→ **Work instruction**: From the data below, return the exact lines starting at the line containing "blue ruler: 1 -> 3" and ending at the line containing "white goblet: 1 -> 2", both included, and nothing else.

Source data
:::

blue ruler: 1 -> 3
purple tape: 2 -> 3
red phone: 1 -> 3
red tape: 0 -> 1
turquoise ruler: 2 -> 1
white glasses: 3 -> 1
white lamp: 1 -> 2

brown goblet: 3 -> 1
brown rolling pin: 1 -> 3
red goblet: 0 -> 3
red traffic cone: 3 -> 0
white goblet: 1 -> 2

:::

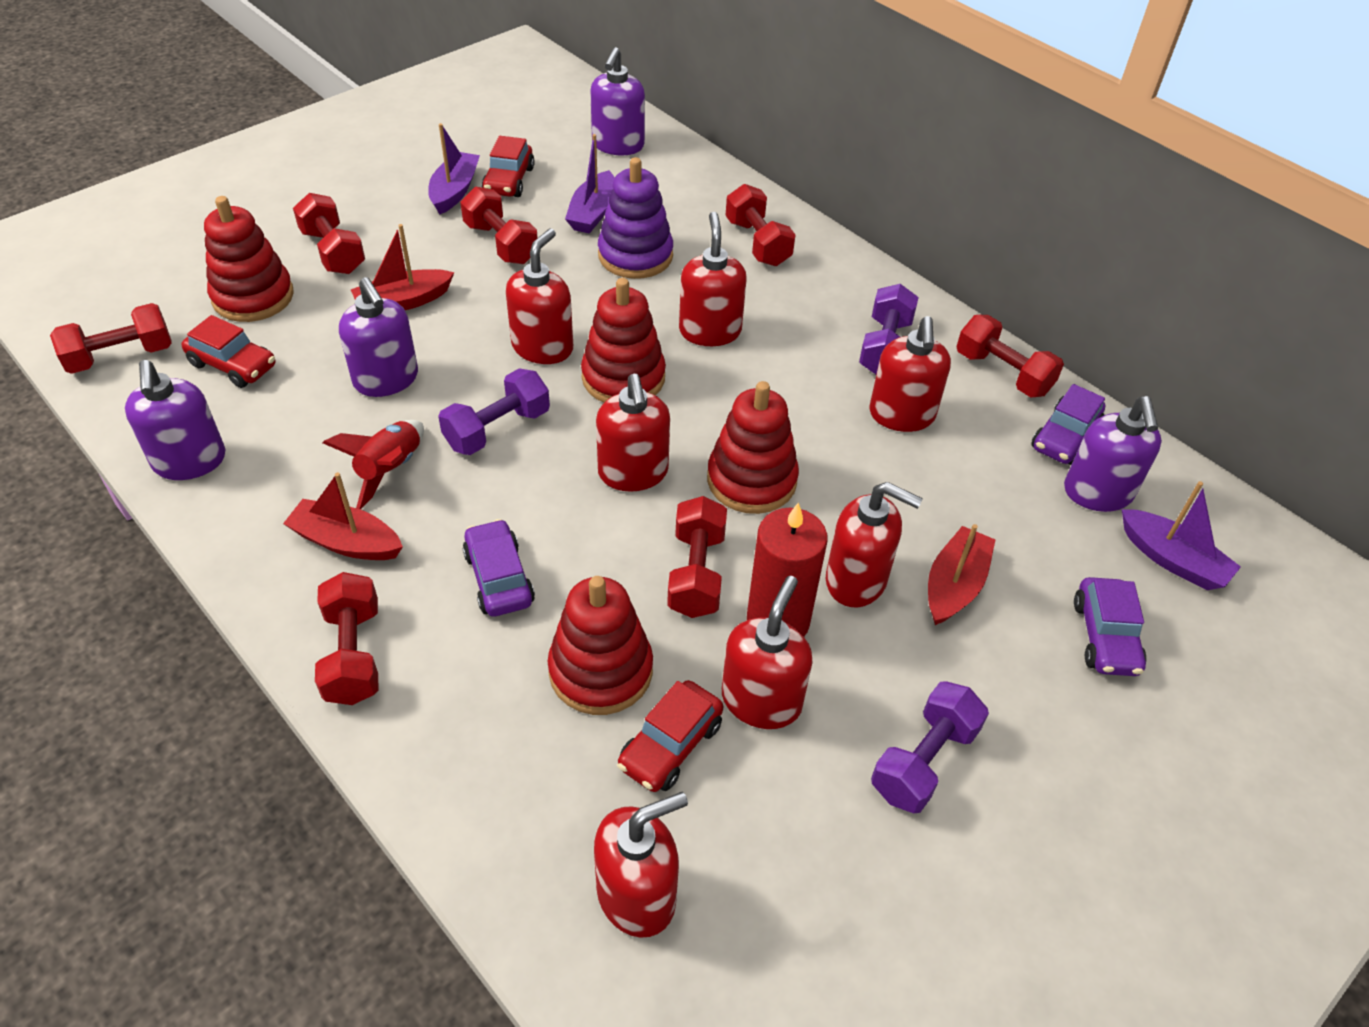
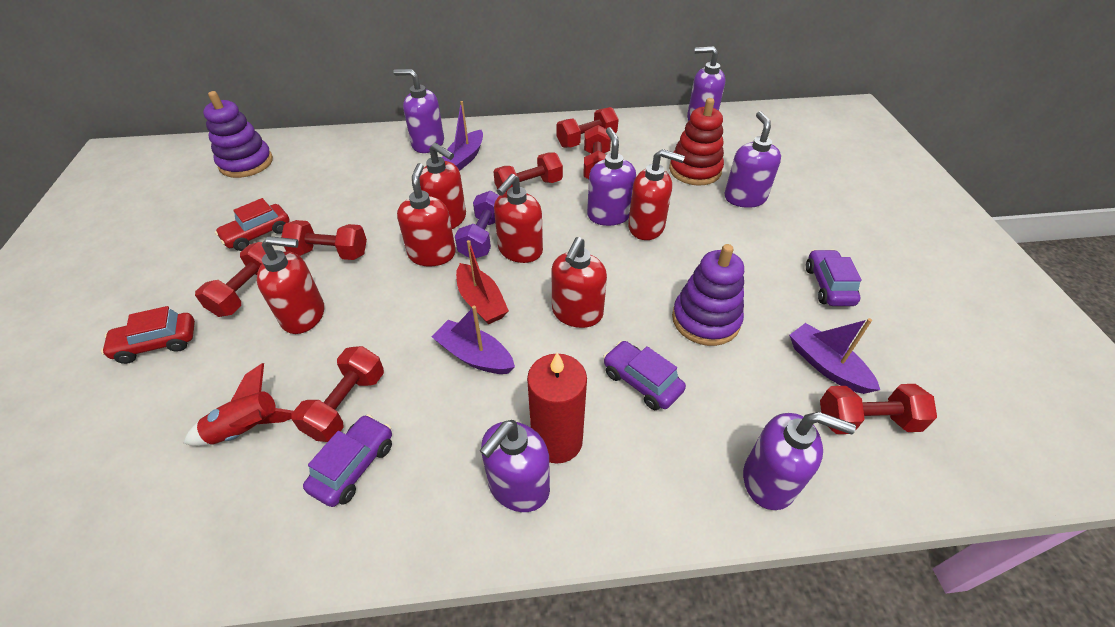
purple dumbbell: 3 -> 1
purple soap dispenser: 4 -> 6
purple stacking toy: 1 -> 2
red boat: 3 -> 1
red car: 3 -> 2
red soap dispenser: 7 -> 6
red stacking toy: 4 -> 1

:::

→ **Result of this task**:
blue ruler: 1 -> 3
purple tape: 2 -> 3
red phone: 1 -> 3
red tape: 0 -> 1
turquoise ruler: 2 -> 1
white glasses: 3 -> 1
white lamp: 1 -> 2

brown goblet: 3 -> 1
brown rolling pin: 1 -> 3
red goblet: 0 -> 3
red traffic cone: 3 -> 0
white goblet: 1 -> 2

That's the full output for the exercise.